* _TASK TO CARRY OUT_
A line below contains "orange cup [597,184,653,267]", and a later one contains "orange goblet [699,150,759,242]". Repeat both, with every line between them, exactly.

* _DATASET EXCERPTS_
- Opening Delimiter -
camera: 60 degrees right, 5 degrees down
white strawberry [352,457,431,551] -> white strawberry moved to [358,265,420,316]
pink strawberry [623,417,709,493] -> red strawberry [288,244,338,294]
- Closing Delimiter -
- Opening Delimiter -
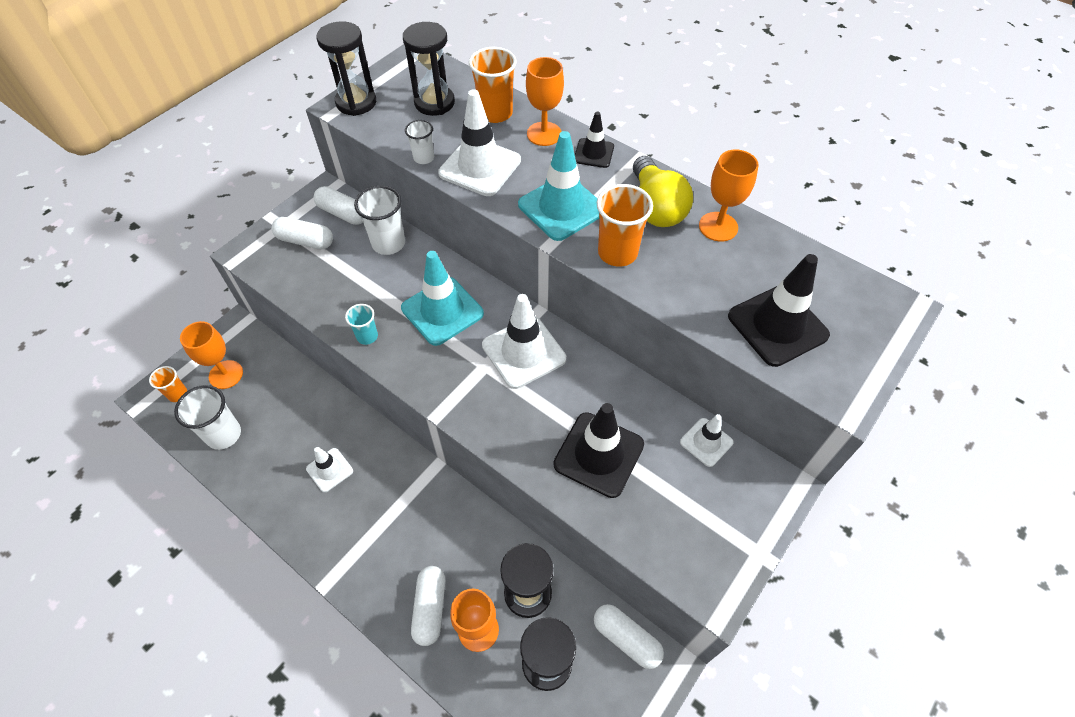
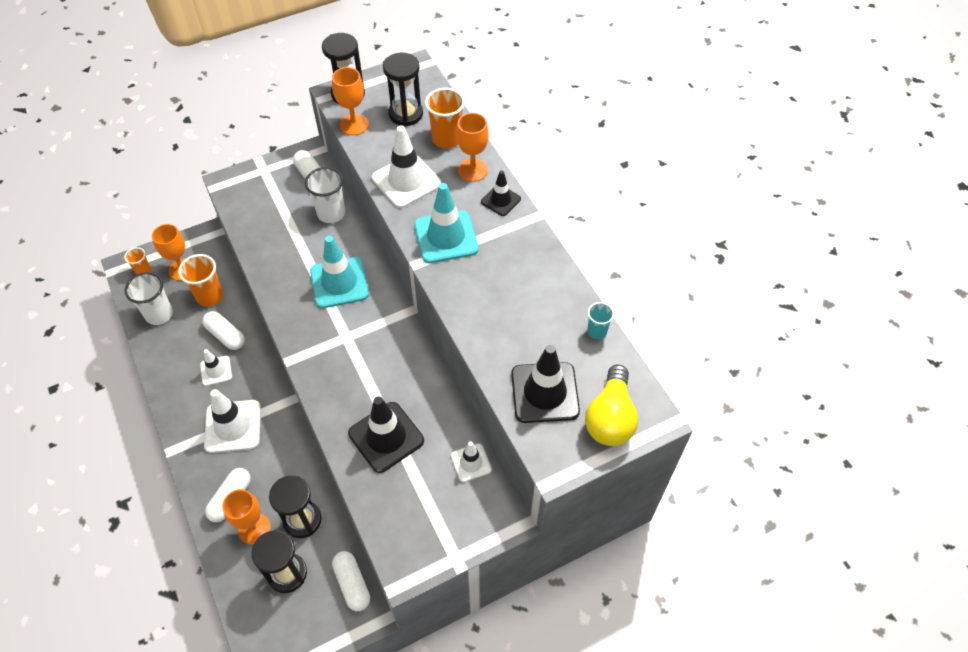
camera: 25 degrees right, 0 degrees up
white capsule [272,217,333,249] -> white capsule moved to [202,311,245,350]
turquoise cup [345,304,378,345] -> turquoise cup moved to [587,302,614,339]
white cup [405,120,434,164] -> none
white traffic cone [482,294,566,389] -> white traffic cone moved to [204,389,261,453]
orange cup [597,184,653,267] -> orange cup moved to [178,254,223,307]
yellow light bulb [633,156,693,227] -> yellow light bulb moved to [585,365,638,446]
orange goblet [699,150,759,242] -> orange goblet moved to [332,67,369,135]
- Closing Delimiter -
* _THE ANSWER_
orange cup [597,184,653,267] -> orange cup moved to [178,254,223,307]
yellow light bulb [633,156,693,227] -> yellow light bulb moved to [585,365,638,446]
orange goblet [699,150,759,242] -> orange goblet moved to [332,67,369,135]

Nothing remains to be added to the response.